§ **TASK TO CARRY OUT**: Pick out and copy each line of the data below that contains the string "alto". Matches must have the same case.

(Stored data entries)

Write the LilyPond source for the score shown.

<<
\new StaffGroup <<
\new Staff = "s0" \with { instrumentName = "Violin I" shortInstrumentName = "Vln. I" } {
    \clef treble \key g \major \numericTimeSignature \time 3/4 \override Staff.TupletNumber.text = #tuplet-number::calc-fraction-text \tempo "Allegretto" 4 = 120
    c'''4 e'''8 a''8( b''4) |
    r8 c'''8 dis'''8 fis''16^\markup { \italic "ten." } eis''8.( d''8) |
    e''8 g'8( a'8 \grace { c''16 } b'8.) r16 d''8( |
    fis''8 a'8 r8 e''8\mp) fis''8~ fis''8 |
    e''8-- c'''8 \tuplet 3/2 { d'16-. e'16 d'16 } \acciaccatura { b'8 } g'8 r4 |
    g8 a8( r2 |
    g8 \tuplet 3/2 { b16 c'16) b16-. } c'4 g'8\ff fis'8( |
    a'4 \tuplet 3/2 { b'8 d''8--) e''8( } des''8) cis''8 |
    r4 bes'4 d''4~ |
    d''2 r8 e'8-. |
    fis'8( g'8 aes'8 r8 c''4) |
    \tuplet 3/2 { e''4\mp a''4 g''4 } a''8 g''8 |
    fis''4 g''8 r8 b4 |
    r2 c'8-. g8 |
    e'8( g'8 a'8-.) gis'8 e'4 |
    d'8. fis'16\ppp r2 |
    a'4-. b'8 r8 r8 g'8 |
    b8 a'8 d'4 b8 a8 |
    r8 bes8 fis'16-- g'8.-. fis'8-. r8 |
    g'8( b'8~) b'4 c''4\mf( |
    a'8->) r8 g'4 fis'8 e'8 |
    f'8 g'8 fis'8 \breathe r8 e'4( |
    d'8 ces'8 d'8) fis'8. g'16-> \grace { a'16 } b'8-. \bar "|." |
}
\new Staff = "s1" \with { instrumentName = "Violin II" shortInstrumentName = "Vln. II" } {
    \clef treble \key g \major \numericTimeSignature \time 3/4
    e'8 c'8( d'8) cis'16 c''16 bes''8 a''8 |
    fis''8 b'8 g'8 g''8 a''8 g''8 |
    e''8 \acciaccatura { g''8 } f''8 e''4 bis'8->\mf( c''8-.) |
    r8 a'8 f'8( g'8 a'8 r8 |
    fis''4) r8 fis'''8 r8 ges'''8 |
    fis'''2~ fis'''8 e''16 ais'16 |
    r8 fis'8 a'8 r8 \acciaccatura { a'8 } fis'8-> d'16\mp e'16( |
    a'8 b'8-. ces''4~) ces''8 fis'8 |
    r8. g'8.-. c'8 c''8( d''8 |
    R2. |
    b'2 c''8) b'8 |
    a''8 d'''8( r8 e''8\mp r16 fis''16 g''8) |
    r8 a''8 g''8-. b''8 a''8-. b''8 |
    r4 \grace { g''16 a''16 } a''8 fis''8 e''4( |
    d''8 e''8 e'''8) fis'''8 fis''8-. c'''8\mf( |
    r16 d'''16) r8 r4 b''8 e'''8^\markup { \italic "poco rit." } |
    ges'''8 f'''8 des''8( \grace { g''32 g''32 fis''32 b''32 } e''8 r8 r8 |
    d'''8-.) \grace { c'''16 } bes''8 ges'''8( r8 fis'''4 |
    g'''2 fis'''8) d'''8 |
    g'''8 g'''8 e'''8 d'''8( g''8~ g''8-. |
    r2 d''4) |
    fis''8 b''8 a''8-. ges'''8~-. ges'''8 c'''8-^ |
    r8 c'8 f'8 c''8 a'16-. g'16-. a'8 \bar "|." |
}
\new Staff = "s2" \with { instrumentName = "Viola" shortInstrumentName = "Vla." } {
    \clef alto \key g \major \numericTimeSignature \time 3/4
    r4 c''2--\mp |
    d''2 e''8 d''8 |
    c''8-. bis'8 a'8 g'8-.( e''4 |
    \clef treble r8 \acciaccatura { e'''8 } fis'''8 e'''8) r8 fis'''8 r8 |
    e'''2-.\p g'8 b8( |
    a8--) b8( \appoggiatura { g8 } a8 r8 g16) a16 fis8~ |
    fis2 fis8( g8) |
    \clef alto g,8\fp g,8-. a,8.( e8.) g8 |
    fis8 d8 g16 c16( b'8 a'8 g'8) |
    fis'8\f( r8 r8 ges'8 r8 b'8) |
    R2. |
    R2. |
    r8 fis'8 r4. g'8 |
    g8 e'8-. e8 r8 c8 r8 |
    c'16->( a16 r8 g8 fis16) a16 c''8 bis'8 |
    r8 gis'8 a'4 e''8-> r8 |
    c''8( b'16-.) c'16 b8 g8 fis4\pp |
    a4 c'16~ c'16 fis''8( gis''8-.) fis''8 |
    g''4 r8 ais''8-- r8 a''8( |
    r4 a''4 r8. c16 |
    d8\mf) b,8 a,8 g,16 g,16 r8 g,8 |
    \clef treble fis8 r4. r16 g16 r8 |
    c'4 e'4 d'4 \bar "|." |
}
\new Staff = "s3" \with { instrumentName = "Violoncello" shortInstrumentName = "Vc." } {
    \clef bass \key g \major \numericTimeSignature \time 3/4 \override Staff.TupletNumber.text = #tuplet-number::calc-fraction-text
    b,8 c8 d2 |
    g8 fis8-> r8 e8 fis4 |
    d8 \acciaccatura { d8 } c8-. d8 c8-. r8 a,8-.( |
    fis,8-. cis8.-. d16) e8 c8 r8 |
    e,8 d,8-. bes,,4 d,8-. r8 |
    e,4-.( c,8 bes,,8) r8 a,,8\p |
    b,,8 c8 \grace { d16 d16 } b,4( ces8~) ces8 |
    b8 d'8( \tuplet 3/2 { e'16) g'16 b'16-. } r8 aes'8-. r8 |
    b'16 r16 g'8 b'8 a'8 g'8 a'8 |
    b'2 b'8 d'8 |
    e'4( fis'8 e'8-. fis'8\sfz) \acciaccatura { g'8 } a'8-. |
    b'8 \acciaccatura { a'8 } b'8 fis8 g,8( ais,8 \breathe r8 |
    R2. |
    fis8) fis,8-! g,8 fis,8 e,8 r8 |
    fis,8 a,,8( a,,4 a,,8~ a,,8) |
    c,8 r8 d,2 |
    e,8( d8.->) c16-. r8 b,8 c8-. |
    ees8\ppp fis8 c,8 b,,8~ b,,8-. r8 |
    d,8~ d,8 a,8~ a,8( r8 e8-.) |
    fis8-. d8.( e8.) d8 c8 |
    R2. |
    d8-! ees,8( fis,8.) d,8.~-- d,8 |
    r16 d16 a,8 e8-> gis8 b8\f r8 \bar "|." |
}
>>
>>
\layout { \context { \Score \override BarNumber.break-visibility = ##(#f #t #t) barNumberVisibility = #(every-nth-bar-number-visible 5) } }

§ **TASK SOLUTION**:
    \clef alto \key g \major \numericTimeSignature \time 3/4
    \clef alto g,8\fp g,8-. a,8.( e8.) g8 |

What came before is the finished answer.